▸ **The data**
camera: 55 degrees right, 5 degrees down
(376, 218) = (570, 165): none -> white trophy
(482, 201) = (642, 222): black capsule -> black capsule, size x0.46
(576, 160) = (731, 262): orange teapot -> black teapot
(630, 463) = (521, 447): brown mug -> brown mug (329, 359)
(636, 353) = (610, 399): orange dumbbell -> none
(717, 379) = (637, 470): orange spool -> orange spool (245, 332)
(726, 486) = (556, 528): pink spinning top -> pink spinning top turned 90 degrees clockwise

* * *

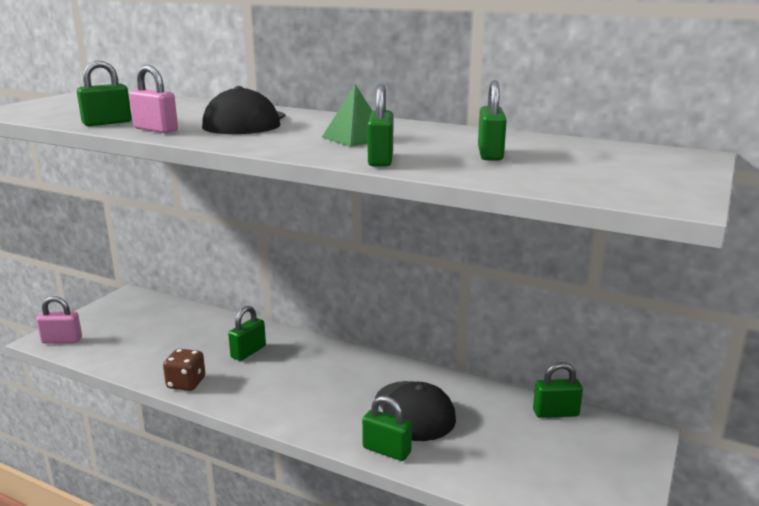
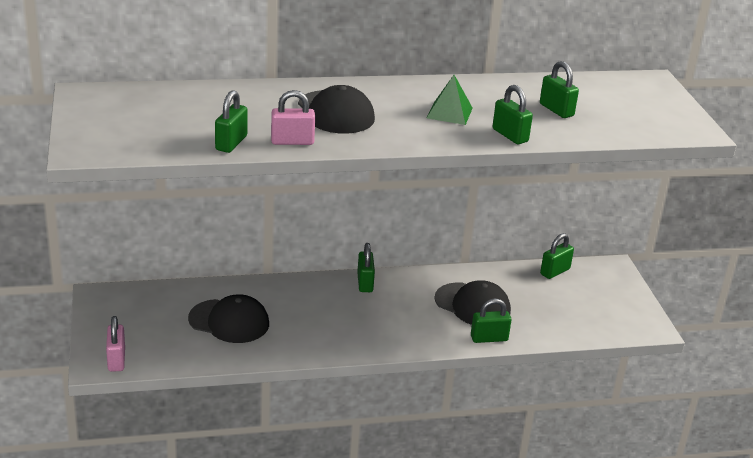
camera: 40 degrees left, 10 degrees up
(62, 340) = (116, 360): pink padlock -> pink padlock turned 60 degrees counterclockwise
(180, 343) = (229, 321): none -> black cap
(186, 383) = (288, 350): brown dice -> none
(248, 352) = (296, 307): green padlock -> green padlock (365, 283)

==

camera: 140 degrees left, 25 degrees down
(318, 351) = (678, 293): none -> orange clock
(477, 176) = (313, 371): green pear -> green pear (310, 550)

▸ **Activity**
The answer is the lines above between the line holding "(180, 343) = (229, 321): none -> black cap" and the line holding "(248, 352) = (296, 307): green", inclusive, each written out exactly, and no others.

▸ **Task result**
(180, 343) = (229, 321): none -> black cap
(186, 383) = (288, 350): brown dice -> none
(248, 352) = (296, 307): green padlock -> green padlock (365, 283)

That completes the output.